START RECORDED DATA

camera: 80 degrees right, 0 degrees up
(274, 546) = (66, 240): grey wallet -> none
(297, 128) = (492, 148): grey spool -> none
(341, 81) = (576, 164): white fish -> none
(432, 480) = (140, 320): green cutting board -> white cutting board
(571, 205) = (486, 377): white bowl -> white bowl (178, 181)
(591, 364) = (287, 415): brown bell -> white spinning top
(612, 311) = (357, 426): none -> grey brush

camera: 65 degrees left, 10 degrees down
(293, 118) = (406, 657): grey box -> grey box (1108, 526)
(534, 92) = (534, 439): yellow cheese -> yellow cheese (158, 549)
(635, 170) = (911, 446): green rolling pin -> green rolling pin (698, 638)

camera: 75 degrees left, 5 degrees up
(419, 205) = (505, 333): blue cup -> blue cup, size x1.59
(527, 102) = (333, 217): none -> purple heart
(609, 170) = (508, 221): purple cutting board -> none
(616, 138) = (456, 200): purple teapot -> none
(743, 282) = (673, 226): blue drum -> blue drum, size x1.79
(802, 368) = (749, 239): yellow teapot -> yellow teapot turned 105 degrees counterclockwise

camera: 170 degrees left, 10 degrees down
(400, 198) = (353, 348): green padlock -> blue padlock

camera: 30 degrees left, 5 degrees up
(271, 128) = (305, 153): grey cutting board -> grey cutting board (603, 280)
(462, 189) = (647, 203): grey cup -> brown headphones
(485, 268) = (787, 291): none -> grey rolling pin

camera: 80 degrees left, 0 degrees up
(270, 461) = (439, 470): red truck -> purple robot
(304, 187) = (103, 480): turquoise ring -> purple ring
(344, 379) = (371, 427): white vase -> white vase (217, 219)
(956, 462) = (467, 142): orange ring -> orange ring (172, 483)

END RECORDED DATA

**PROBLEM:** What you return must match the data line for line.

**ANSWER SPACE:**
camera: 80 degrees right, 0 degrees up
(274, 546) = (66, 240): grey wallet -> none
(297, 128) = (492, 148): grey spool -> none
(341, 81) = (576, 164): white fish -> none
(432, 480) = (140, 320): green cutting board -> white cutting board
(571, 205) = (486, 377): white bowl -> white bowl (178, 181)
(591, 364) = (287, 415): brown bell -> white spinning top
(612, 311) = (357, 426): none -> grey brush

camera: 65 degrees left, 10 degrees down
(293, 118) = (406, 657): grey box -> grey box (1108, 526)
(534, 92) = (534, 439): yellow cheese -> yellow cheese (158, 549)
(635, 170) = (911, 446): green rolling pin -> green rolling pin (698, 638)

camera: 75 degrees left, 5 degrees up
(419, 205) = (505, 333): blue cup -> blue cup, size x1.59
(527, 102) = (333, 217): none -> purple heart
(609, 170) = (508, 221): purple cutting board -> none
(616, 138) = (456, 200): purple teapot -> none
(743, 282) = (673, 226): blue drum -> blue drum, size x1.79
(802, 368) = (749, 239): yellow teapot -> yellow teapot turned 105 degrees counterclockwise

camera: 170 degrees left, 10 degrees down
(400, 198) = (353, 348): green padlock -> blue padlock

camera: 30 degrees left, 5 degrees up
(271, 128) = (305, 153): grey cutting board -> grey cutting board (603, 280)
(462, 189) = (647, 203): grey cup -> brown headphones
(485, 268) = (787, 291): none -> grey rolling pin

camera: 80 degrees left, 0 degrees up
(270, 461) = (439, 470): red truck -> purple robot
(304, 187) = (103, 480): turquoise ring -> purple ring
(344, 379) = (371, 427): white vase -> white vase (217, 219)
(956, 462) = (467, 142): orange ring -> orange ring (172, 483)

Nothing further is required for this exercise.